Top of Extracted entries

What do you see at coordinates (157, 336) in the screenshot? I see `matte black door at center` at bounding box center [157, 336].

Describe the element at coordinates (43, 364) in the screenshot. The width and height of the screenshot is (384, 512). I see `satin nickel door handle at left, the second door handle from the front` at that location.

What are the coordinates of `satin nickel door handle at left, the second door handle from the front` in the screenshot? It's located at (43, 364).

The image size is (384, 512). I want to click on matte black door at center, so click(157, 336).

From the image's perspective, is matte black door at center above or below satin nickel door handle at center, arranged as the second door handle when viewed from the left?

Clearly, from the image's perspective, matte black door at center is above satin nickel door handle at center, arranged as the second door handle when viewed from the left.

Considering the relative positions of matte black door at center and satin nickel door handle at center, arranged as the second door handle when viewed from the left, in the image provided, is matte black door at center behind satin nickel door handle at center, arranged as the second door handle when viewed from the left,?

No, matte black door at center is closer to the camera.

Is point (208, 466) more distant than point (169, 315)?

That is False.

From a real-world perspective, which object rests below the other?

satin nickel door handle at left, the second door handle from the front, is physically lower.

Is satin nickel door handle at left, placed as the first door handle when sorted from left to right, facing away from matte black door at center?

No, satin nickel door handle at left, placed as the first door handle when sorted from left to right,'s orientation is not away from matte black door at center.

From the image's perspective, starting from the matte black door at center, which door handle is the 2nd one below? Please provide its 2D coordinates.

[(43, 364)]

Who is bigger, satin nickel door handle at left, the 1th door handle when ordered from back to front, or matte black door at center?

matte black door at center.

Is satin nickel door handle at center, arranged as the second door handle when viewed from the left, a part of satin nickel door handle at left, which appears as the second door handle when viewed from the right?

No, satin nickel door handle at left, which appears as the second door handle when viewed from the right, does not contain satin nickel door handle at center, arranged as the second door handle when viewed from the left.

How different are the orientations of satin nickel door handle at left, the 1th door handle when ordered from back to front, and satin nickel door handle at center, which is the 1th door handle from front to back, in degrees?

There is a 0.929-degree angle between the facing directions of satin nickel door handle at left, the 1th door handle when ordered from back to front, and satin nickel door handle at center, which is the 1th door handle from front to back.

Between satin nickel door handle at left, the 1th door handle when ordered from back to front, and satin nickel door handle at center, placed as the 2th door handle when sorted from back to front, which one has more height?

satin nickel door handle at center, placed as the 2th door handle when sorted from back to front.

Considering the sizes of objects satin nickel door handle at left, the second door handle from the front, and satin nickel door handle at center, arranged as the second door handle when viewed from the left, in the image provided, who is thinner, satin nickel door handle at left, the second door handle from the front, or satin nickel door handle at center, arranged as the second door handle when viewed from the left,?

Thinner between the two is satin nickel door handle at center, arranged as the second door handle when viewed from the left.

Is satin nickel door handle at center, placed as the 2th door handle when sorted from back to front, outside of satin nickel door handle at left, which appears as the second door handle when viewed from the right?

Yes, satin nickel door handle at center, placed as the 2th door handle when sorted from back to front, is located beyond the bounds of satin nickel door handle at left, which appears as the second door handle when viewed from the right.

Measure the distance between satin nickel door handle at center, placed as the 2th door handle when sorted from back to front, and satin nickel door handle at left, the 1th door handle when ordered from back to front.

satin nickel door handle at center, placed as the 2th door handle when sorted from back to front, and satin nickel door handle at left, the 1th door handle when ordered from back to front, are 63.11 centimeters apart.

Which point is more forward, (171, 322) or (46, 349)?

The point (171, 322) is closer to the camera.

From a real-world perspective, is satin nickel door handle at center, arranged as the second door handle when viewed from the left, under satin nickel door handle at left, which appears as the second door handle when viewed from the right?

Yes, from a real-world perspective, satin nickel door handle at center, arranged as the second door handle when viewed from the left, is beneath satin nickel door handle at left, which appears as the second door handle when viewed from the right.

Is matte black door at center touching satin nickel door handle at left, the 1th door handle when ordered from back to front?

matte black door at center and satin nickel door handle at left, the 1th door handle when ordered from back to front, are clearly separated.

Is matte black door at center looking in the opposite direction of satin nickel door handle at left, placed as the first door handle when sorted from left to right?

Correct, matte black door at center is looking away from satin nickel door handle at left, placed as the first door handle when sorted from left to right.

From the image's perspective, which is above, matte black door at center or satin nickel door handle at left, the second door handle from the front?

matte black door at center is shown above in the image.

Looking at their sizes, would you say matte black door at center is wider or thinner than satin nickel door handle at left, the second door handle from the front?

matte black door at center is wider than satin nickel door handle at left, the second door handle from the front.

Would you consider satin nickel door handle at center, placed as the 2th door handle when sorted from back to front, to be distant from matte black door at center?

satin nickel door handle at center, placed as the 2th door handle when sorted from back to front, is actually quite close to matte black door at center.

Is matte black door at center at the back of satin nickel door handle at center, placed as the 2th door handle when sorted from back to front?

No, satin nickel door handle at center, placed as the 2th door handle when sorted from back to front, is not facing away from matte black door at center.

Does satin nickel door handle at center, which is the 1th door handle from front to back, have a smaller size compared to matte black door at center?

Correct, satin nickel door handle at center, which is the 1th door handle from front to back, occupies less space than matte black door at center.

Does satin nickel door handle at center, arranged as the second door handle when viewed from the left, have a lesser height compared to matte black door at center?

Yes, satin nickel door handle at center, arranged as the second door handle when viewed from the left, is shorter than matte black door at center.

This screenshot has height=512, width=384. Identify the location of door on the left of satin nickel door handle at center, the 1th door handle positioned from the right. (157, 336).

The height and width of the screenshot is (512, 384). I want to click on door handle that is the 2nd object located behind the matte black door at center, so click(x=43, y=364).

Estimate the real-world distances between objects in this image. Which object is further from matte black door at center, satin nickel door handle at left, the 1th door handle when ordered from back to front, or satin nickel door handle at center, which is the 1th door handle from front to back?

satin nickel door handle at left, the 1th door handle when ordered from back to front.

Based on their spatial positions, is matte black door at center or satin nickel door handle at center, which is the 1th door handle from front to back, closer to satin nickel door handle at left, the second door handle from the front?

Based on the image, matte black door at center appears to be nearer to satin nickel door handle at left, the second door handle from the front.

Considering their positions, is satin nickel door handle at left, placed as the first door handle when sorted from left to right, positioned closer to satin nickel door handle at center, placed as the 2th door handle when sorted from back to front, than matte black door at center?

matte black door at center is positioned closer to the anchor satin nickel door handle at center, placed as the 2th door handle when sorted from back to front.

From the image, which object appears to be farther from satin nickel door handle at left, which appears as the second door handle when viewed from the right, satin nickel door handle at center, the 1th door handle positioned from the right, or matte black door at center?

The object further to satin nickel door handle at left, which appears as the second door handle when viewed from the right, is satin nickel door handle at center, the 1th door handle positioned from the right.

Bottom of Extracted entries

Work request => Put all the lines of the material above into a numbered list, leaving out the blank lines.

Answer to the problem =>
1. What do you see at coordinates (157, 336) in the screenshot? I see `matte black door at center` at bounding box center [157, 336].
2. Describe the element at coordinates (43, 364) in the screenshot. The width and height of the screenshot is (384, 512). I see `satin nickel door handle at left, the second door handle from the front` at that location.
3. What are the coordinates of `satin nickel door handle at left, the second door handle from the front` in the screenshot? It's located at (43, 364).
4. The image size is (384, 512). I want to click on matte black door at center, so click(157, 336).
5. From the image's perspective, is matte black door at center above or below satin nickel door handle at center, arranged as the second door handle when viewed from the left?
6. Clearly, from the image's perspective, matte black door at center is above satin nickel door handle at center, arranged as the second door handle when viewed from the left.
7. Considering the relative positions of matte black door at center and satin nickel door handle at center, arranged as the second door handle when viewed from the left, in the image provided, is matte black door at center behind satin nickel door handle at center, arranged as the second door handle when viewed from the left,?
8. No, matte black door at center is closer to the camera.
9. Is point (208, 466) more distant than point (169, 315)?
10. That is False.
11. From a real-world perspective, which object rests below the other?
12. satin nickel door handle at left, the second door handle from the front, is physically lower.
13. Is satin nickel door handle at left, placed as the first door handle when sorted from left to right, facing away from matte black door at center?
14. No, satin nickel door handle at left, placed as the first door handle when sorted from left to right,'s orientation is not away from matte black door at center.
15. From the image's perspective, starting from the matte black door at center, which door handle is the 2nd one below? Please provide its 2D coordinates.
16. [(43, 364)]
17. Who is bigger, satin nickel door handle at left, the 1th door handle when ordered from back to front, or matte black door at center?
18. matte black door at center.
19. Is satin nickel door handle at center, arranged as the second door handle when viewed from the left, a part of satin nickel door handle at left, which appears as the second door handle when viewed from the right?
20. No, satin nickel door handle at left, which appears as the second door handle when viewed from the right, does not contain satin nickel door handle at center, arranged as the second door handle when viewed from the left.
21. How different are the orientations of satin nickel door handle at left, the 1th door handle when ordered from back to front, and satin nickel door handle at center, which is the 1th door handle from front to back, in degrees?
22. There is a 0.929-degree angle between the facing directions of satin nickel door handle at left, the 1th door handle when ordered from back to front, and satin nickel door handle at center, which is the 1th door handle from front to back.
23. Between satin nickel door handle at left, the 1th door handle when ordered from back to front, and satin nickel door handle at center, placed as the 2th door handle when sorted from back to front, which one has more height?
24. satin nickel door handle at center, placed as the 2th door handle when sorted from back to front.
25. Considering the sizes of objects satin nickel door handle at left, the second door handle from the front, and satin nickel door handle at center, arranged as the second door handle when viewed from the left, in the image provided, who is thinner, satin nickel door handle at left, the second door handle from the front, or satin nickel door handle at center, arranged as the second door handle when viewed from the left,?
26. Thinner between the two is satin nickel door handle at center, arranged as the second door handle when viewed from the left.
27. Is satin nickel door handle at center, placed as the 2th door handle when sorted from back to front, outside of satin nickel door handle at left, which appears as the second door handle when viewed from the right?
28. Yes, satin nickel door handle at center, placed as the 2th door handle when sorted from back to front, is located beyond the bounds of satin nickel door handle at left, which appears as the second door handle when viewed from the right.
29. Measure the distance between satin nickel door handle at center, placed as the 2th door handle when sorted from back to front, and satin nickel door handle at left, the 1th door handle when ordered from back to front.
30. satin nickel door handle at center, placed as the 2th door handle when sorted from back to front, and satin nickel door handle at left, the 1th door handle when ordered from back to front, are 63.11 centimeters apart.
31. Which point is more forward, (171, 322) or (46, 349)?
32. The point (171, 322) is closer to the camera.
33. From a real-world perspective, is satin nickel door handle at center, arranged as the second door handle when viewed from the left, under satin nickel door handle at left, which appears as the second door handle when viewed from the right?
34. Yes, from a real-world perspective, satin nickel door handle at center, arranged as the second door handle when viewed from the left, is beneath satin nickel door handle at left, which appears as the second door handle when viewed from the right.
35. Is matte black door at center touching satin nickel door handle at left, the 1th door handle when ordered from back to front?
36. matte black door at center and satin nickel door handle at left, the 1th door handle when ordered from back to front, are clearly separated.
37. Is matte black door at center looking in the opposite direction of satin nickel door handle at left, placed as the first door handle when sorted from left to right?
38. Correct, matte black door at center is looking away from satin nickel door handle at left, placed as the first door handle when sorted from left to right.
39. From the image's perspective, which is above, matte black door at center or satin nickel door handle at left, the second door handle from the front?
40. matte black door at center is shown above in the image.
41. Looking at their sizes, would you say matte black door at center is wider or thinner than satin nickel door handle at left, the second door handle from the front?
42. matte black door at center is wider than satin nickel door handle at left, the second door handle from the front.
43. Would you consider satin nickel door handle at center, placed as the 2th door handle when sorted from back to front, to be distant from matte black door at center?
44. satin nickel door handle at center, placed as the 2th door handle when sorted from back to front, is actually quite close to matte black door at center.
45. Is matte black door at center at the back of satin nickel door handle at center, placed as the 2th door handle when sorted from back to front?
46. No, satin nickel door handle at center, placed as the 2th door handle when sorted from back to front, is not facing away from matte black door at center.
47. Does satin nickel door handle at center, which is the 1th door handle from front to back, have a smaller size compared to matte black door at center?
48. Correct, satin nickel door handle at center, which is the 1th door handle from front to back, occupies less space than matte black door at center.
49. Does satin nickel door handle at center, arranged as the second door handle when viewed from the left, have a lesser height compared to matte black door at center?
50. Yes, satin nickel door handle at center, arranged as the second door handle when viewed from the left, is shorter than matte black door at center.
51. This screenshot has height=512, width=384. Identify the location of door on the left of satin nickel door handle at center, the 1th door handle positioned from the right. (157, 336).
52. The height and width of the screenshot is (512, 384). I want to click on door handle that is the 2nd object located behind the matte black door at center, so click(x=43, y=364).
53. Estimate the real-world distances between objects in this image. Which object is further from matte black door at center, satin nickel door handle at left, the 1th door handle when ordered from back to front, or satin nickel door handle at center, which is the 1th door handle from front to back?
54. satin nickel door handle at left, the 1th door handle when ordered from back to front.
55. Based on their spatial positions, is matte black door at center or satin nickel door handle at center, which is the 1th door handle from front to back, closer to satin nickel door handle at left, the second door handle from the front?
56. Based on the image, matte black door at center appears to be nearer to satin nickel door handle at left, the second door handle from the front.
57. Considering their positions, is satin nickel door handle at left, placed as the first door handle when sorted from left to right, positioned closer to satin nickel door handle at center, placed as the 2th door handle when sorted from back to front, than matte black door at center?
58. matte black door at center is positioned closer to the anchor satin nickel door handle at center, placed as the 2th door handle when sorted from back to front.
59. From the image, which object appears to be farther from satin nickel door handle at left, which appears as the second door handle when viewed from the right, satin nickel door handle at center, the 1th door handle positioned from the right, or matte black door at center?
60. The object further to satin nickel door handle at left, which appears as the second door handle when viewed from the right, is satin nickel door handle at center, the 1th door handle positioned from the right.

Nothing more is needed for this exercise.